(GIVEN MATERIAL)

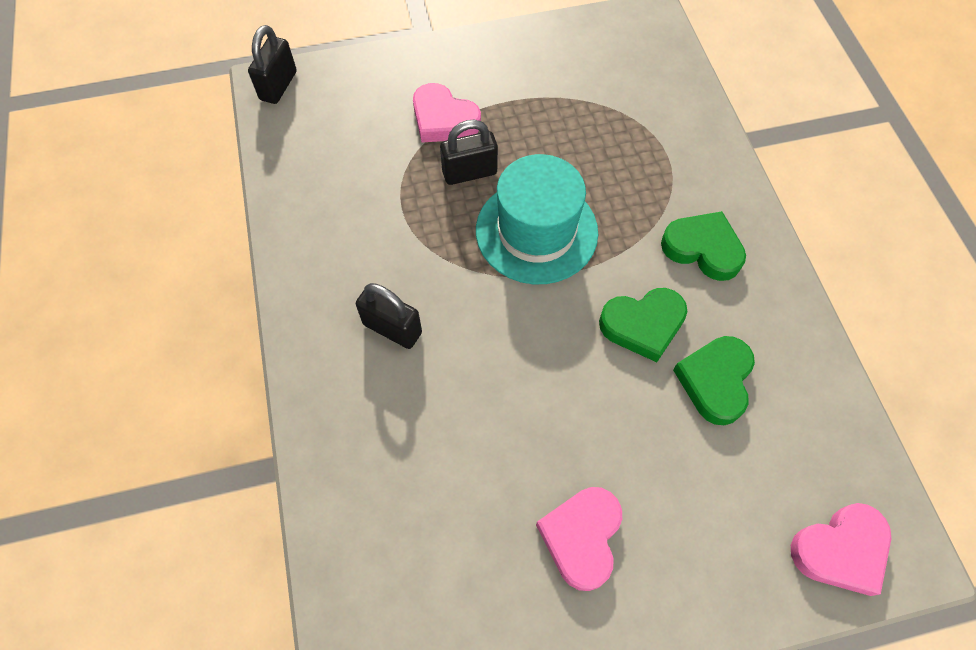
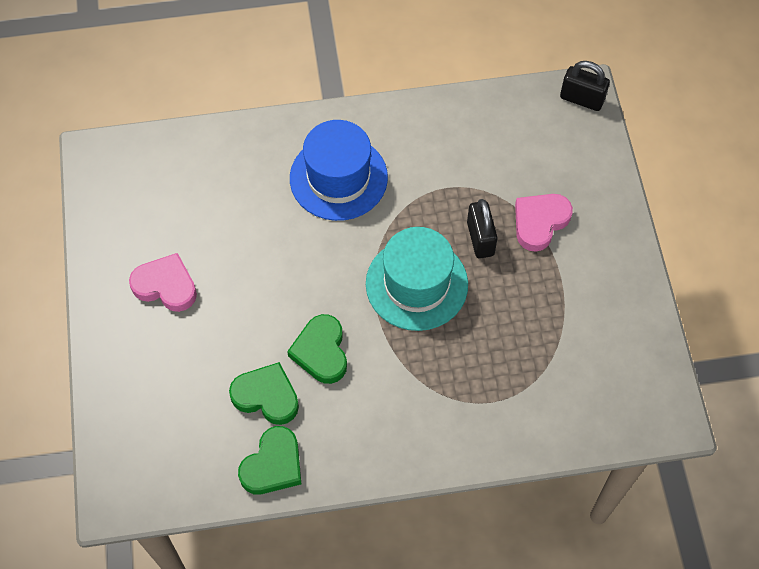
camera: 95 degrees right, 0 degrees up
(392, 328) = (338, 178): black padlock -> blue hat
(703, 249) = (388, 412): green heart -> green heart (273, 465)
(840, 550) = (126, 454): pink heart -> none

(End GIVEN MATERIAL)

> [WORK REQUEST]:
Select the lines in this material that hold the word "heart", leaving none out.

> [RESULT]:
(703, 249) = (388, 412): green heart -> green heart (273, 465)
(840, 550) = (126, 454): pink heart -> none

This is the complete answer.